Your reply is to be the lines below, exactly as written, with images omitted.

Entries shown:
•••

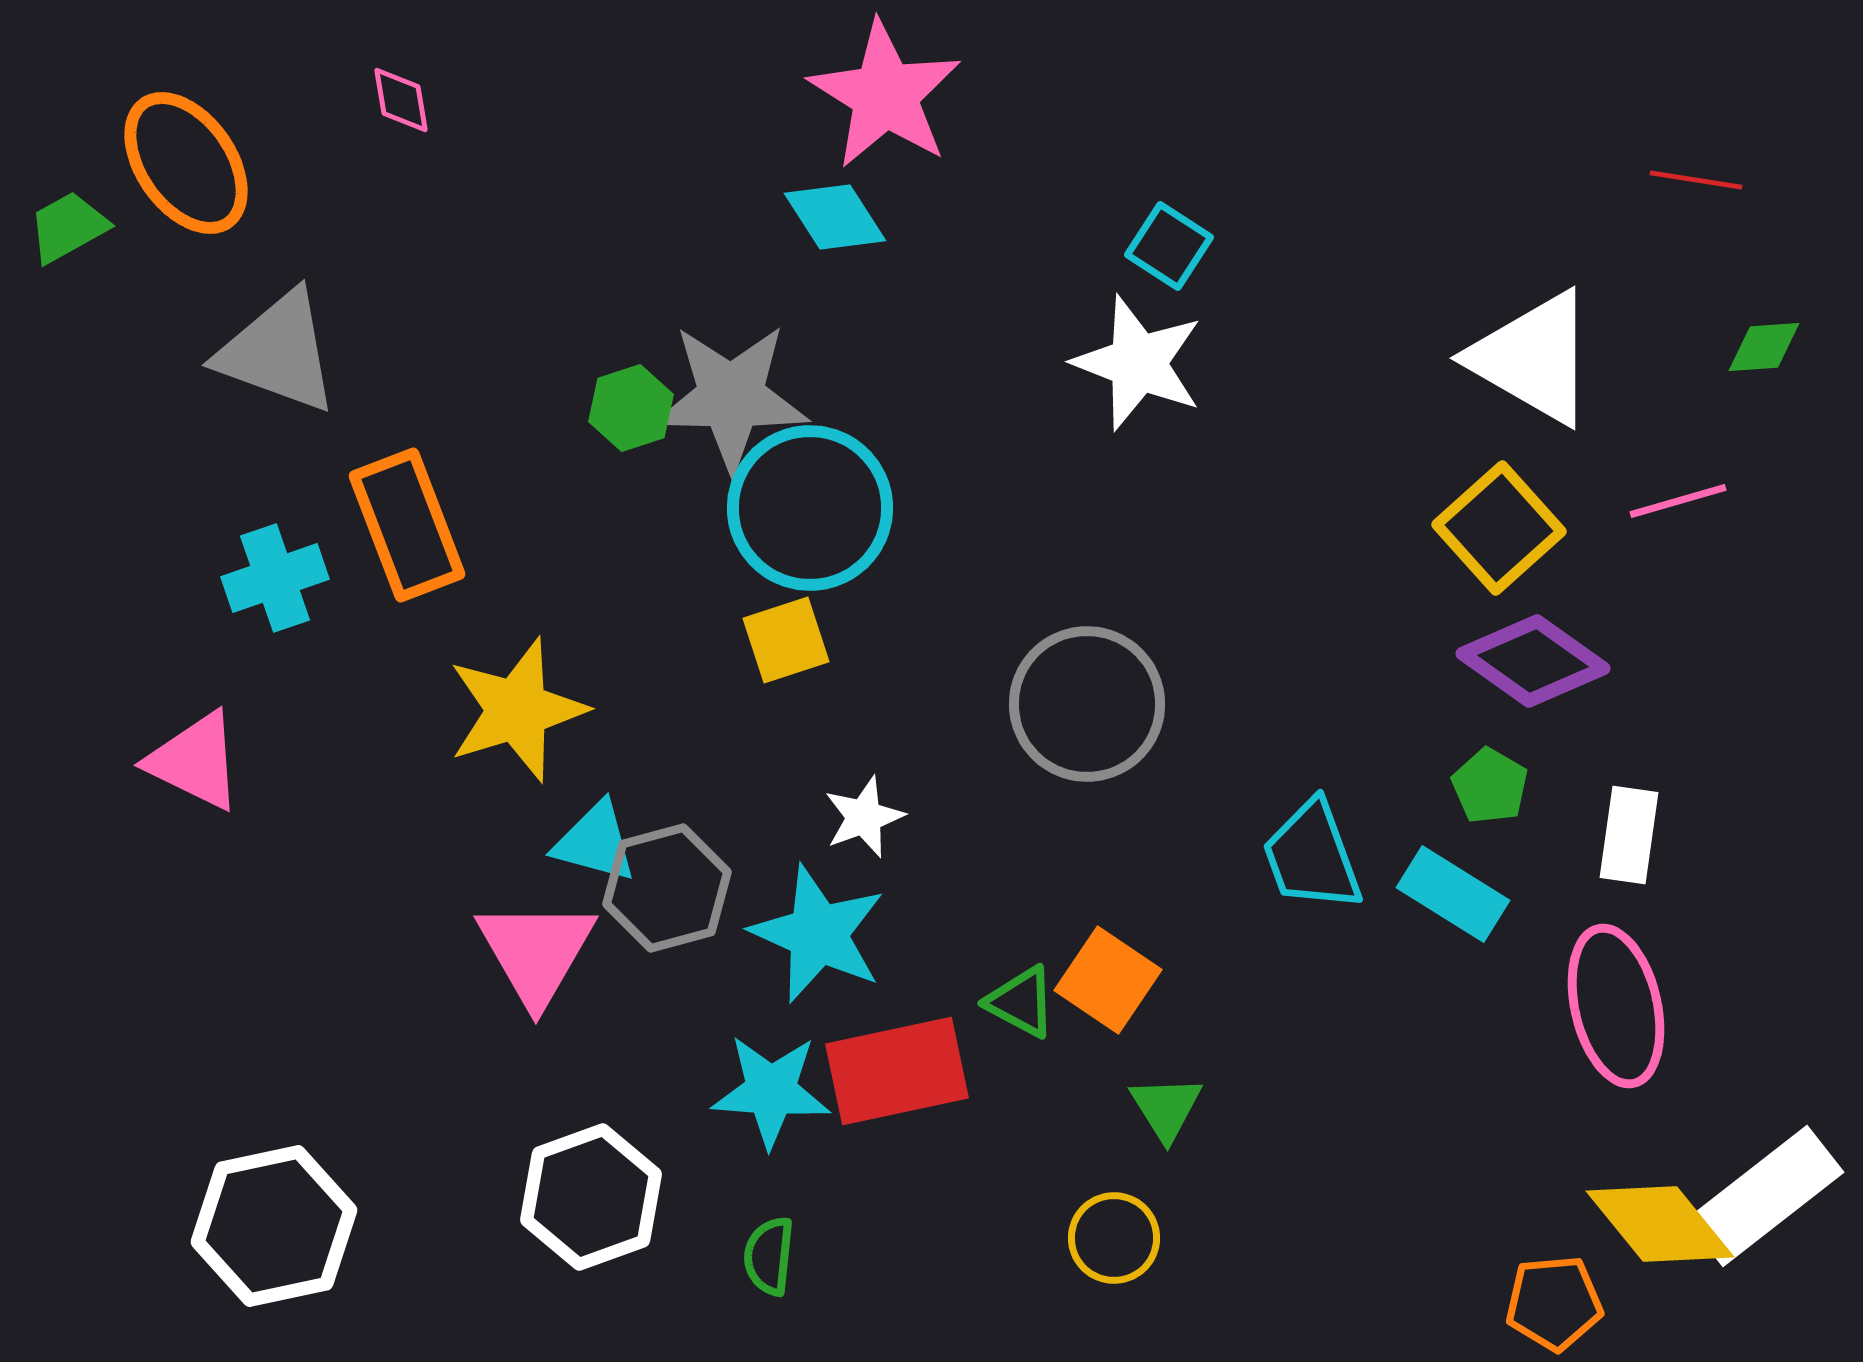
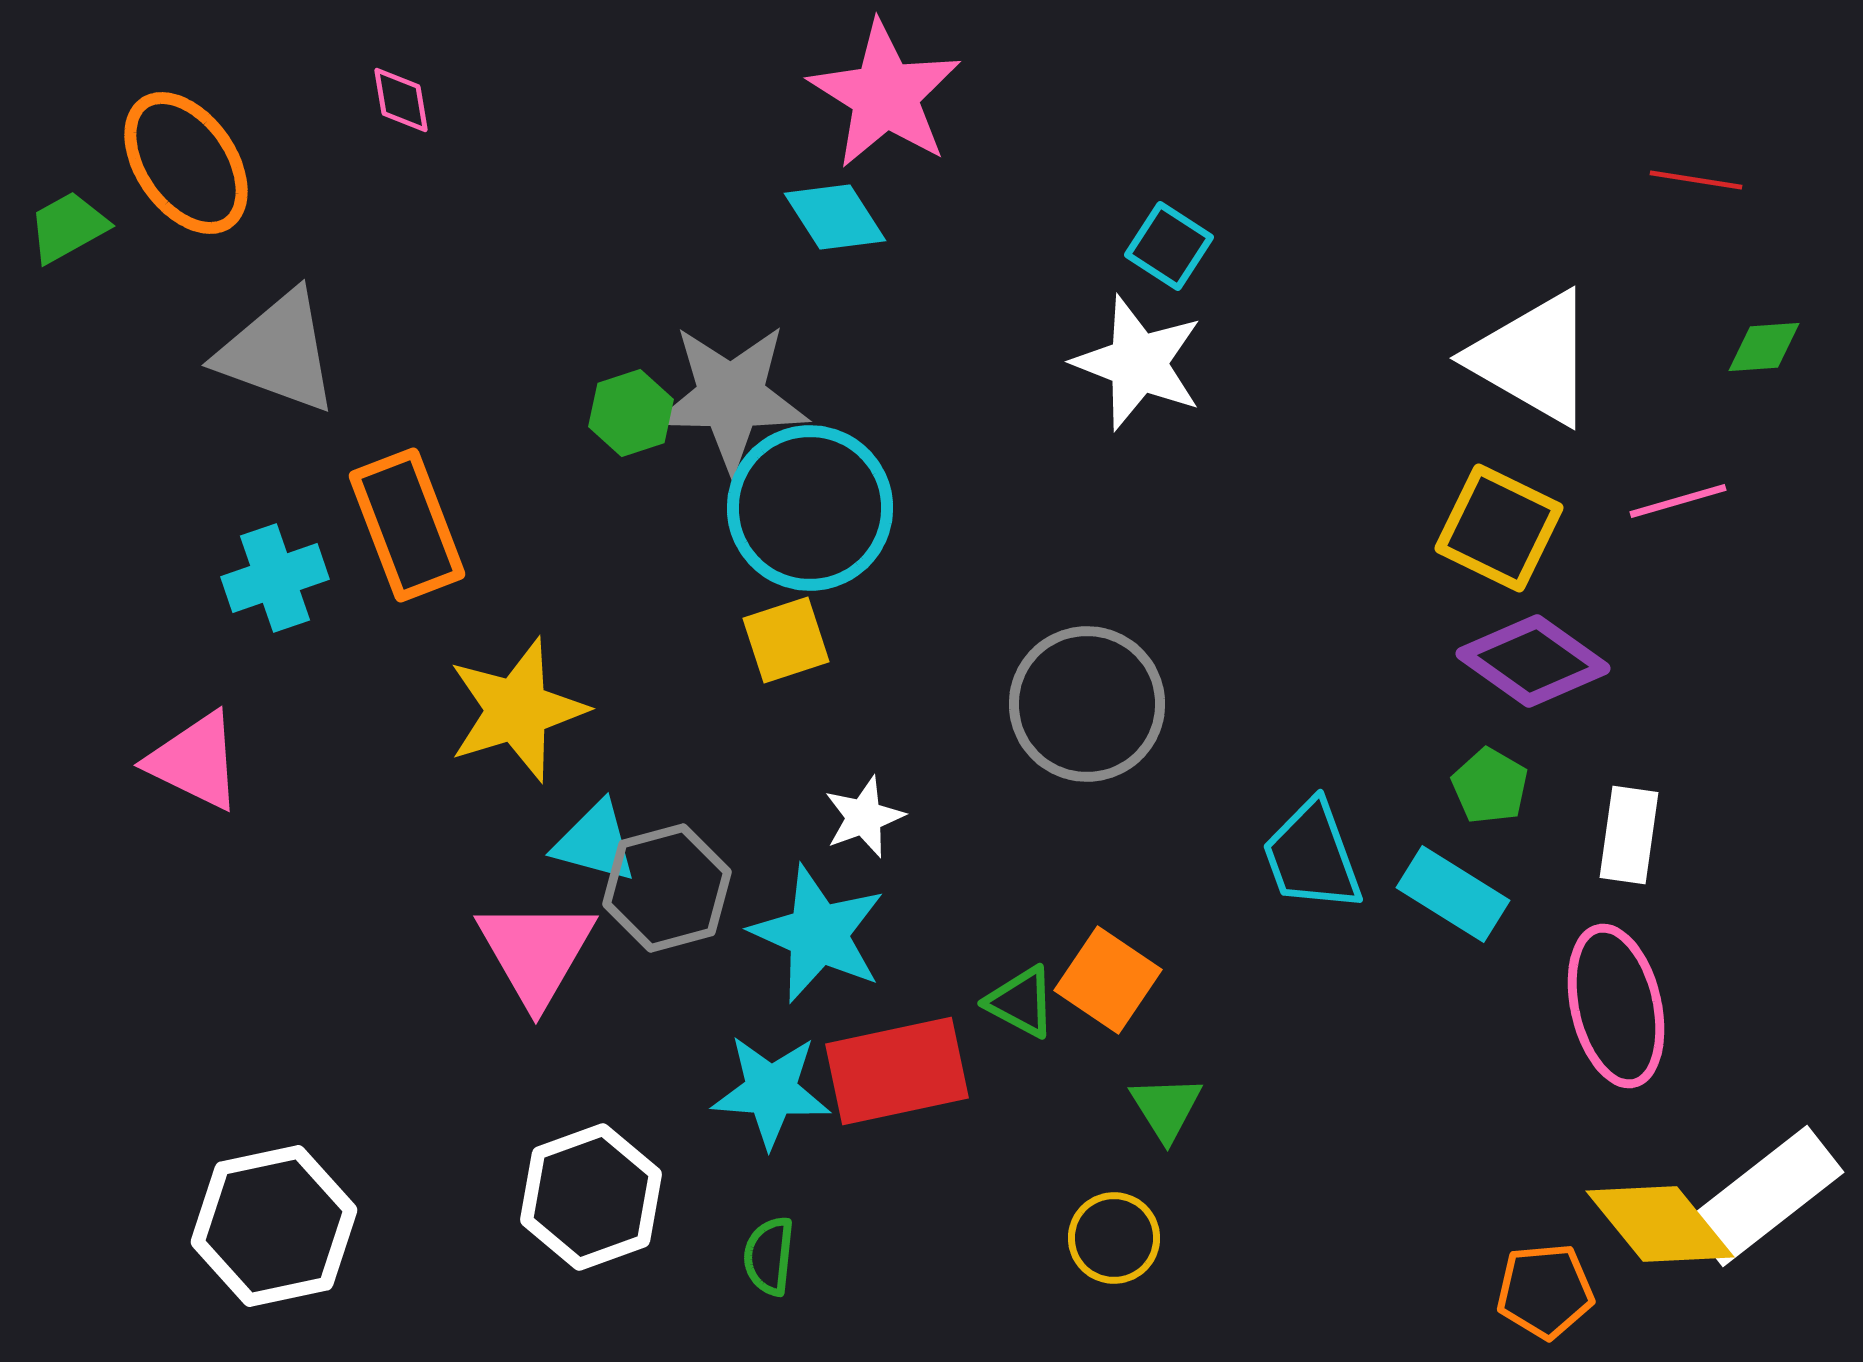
green hexagon at (631, 408): moved 5 px down
yellow square at (1499, 528): rotated 22 degrees counterclockwise
orange pentagon at (1554, 1303): moved 9 px left, 12 px up
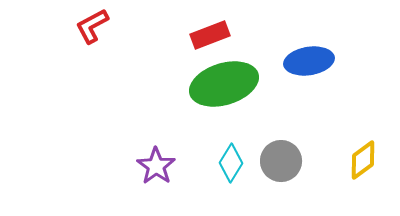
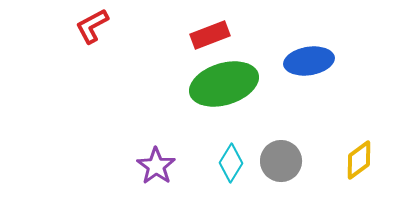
yellow diamond: moved 4 px left
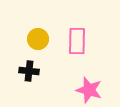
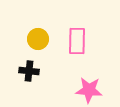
pink star: rotated 12 degrees counterclockwise
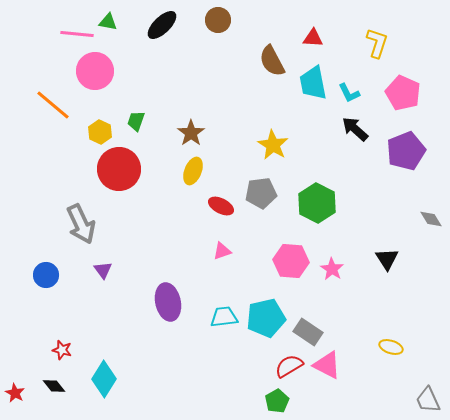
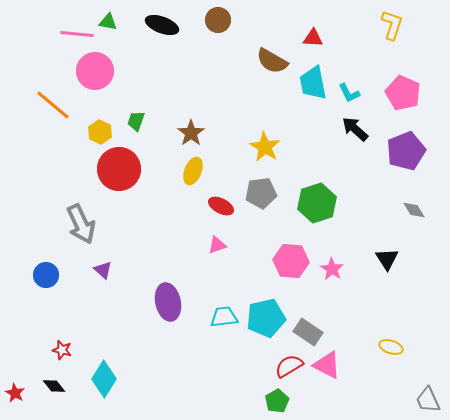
black ellipse at (162, 25): rotated 64 degrees clockwise
yellow L-shape at (377, 43): moved 15 px right, 18 px up
brown semicircle at (272, 61): rotated 32 degrees counterclockwise
yellow star at (273, 145): moved 8 px left, 2 px down
green hexagon at (317, 203): rotated 15 degrees clockwise
gray diamond at (431, 219): moved 17 px left, 9 px up
pink triangle at (222, 251): moved 5 px left, 6 px up
purple triangle at (103, 270): rotated 12 degrees counterclockwise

•••

Expected output:
green hexagon at (631, 408): moved 5 px down
yellow square at (1499, 528): rotated 22 degrees counterclockwise
orange pentagon at (1554, 1303): moved 9 px left, 12 px up
yellow diamond: moved 4 px left
pink star: rotated 12 degrees counterclockwise
black ellipse at (162, 25): rotated 64 degrees clockwise
yellow L-shape at (377, 43): moved 15 px right, 18 px up
brown semicircle at (272, 61): rotated 32 degrees counterclockwise
yellow star at (273, 145): moved 8 px left, 2 px down
green hexagon at (317, 203): rotated 15 degrees clockwise
gray diamond at (431, 219): moved 17 px left, 9 px up
pink triangle at (222, 251): moved 5 px left, 6 px up
purple triangle at (103, 270): rotated 12 degrees counterclockwise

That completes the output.